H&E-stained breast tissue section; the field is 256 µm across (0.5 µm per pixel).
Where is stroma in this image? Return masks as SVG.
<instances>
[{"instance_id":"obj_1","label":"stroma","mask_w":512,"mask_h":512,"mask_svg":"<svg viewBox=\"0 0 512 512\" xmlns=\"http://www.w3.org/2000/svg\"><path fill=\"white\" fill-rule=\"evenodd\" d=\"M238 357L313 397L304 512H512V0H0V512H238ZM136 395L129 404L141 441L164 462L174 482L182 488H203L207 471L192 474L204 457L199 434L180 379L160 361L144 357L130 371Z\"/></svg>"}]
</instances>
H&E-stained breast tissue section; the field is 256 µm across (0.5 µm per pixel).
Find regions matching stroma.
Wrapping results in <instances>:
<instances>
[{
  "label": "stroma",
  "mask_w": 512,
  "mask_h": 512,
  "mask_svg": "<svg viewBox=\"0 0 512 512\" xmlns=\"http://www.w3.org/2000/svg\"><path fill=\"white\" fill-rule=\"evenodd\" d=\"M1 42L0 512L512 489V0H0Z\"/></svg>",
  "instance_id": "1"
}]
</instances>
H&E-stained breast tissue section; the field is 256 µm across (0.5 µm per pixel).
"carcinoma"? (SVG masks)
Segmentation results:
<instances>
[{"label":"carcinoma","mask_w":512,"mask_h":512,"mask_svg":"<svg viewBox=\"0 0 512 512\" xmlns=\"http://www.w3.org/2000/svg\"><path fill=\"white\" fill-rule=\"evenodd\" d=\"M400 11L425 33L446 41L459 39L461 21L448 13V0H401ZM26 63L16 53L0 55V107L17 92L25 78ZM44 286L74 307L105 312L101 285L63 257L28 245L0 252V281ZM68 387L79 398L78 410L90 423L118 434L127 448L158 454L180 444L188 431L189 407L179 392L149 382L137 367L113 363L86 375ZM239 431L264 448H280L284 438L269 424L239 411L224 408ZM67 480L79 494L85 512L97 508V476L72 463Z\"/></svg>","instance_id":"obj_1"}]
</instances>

GIVEN EXERCISE | The records above should be repeated in full, exactly as given.

TASK SOLUTION |
H&E-stained breast tissue section; the field is 256 µm across (0.5 µm per pixel).
Where is stroma in this image? Return masks as SVG.
<instances>
[{"instance_id":"obj_1","label":"stroma","mask_w":512,"mask_h":512,"mask_svg":"<svg viewBox=\"0 0 512 512\" xmlns=\"http://www.w3.org/2000/svg\"><path fill=\"white\" fill-rule=\"evenodd\" d=\"M238 357L313 397L304 512H512V0H0V512H238ZM136 395L129 404L141 441L164 462L174 482L182 488H203L207 471L192 474L204 457L199 434L180 379L160 361L144 357L130 371Z\"/></svg>"}]
</instances>
H&E-stained breast tissue section; the field is 256 µm across (0.5 µm per pixel).
Find regions matching stroma.
Wrapping results in <instances>:
<instances>
[{
  "label": "stroma",
  "mask_w": 512,
  "mask_h": 512,
  "mask_svg": "<svg viewBox=\"0 0 512 512\" xmlns=\"http://www.w3.org/2000/svg\"><path fill=\"white\" fill-rule=\"evenodd\" d=\"M1 42L0 512L512 489V0H0Z\"/></svg>",
  "instance_id": "1"
}]
</instances>
H&E-stained breast tissue section; the field is 256 µm across (0.5 µm per pixel).
"carcinoma"? (SVG masks)
Segmentation results:
<instances>
[{"label":"carcinoma","mask_w":512,"mask_h":512,"mask_svg":"<svg viewBox=\"0 0 512 512\" xmlns=\"http://www.w3.org/2000/svg\"><path fill=\"white\" fill-rule=\"evenodd\" d=\"M400 11L425 33L446 41L459 39L461 21L448 13V0H401ZM26 63L16 53L0 55V107L17 92L25 78ZM44 286L74 307L105 312L101 285L63 257L28 245L0 252V281ZM68 387L79 398L78 410L90 423L118 434L127 448L158 454L180 444L188 431L189 407L179 392L149 382L137 367L113 363L86 375ZM239 431L264 448H280L284 438L269 424L239 411L224 408ZM67 480L79 494L85 512L97 508V476L72 463Z\"/></svg>","instance_id":"obj_1"}]
</instances>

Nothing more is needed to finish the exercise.